> [RECORDS TO PROCESS]
<<<<

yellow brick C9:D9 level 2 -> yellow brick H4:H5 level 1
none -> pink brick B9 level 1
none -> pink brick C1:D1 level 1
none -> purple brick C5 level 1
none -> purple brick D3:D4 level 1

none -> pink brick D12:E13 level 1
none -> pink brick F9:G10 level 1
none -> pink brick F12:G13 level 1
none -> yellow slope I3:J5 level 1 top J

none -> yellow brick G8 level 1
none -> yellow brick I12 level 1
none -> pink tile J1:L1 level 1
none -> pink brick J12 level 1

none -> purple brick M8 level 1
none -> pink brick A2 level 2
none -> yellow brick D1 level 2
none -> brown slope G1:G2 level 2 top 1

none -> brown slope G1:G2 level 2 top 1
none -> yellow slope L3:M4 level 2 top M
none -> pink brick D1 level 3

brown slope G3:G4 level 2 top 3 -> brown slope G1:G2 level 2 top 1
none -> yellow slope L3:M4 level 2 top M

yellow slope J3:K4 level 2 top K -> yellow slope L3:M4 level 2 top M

>>>>

> [THE PROBLEM] Restate exactly the lines running from the line with "none -> yellow brick I12 level 1" to the end of the entries above, both ends included.

> [TASK OUTPUT]
none -> yellow brick I12 level 1
none -> pink tile J1:L1 level 1
none -> pink brick J12 level 1

none -> purple brick M8 level 1
none -> pink brick A2 level 2
none -> yellow brick D1 level 2
none -> brown slope G1:G2 level 2 top 1

none -> brown slope G1:G2 level 2 top 1
none -> yellow slope L3:M4 level 2 top M
none -> pink brick D1 level 3

brown slope G3:G4 level 2 top 3 -> brown slope G1:G2 level 2 top 1
none -> yellow slope L3:M4 level 2 top M

yellow slope J3:K4 level 2 top K -> yellow slope L3:M4 level 2 top M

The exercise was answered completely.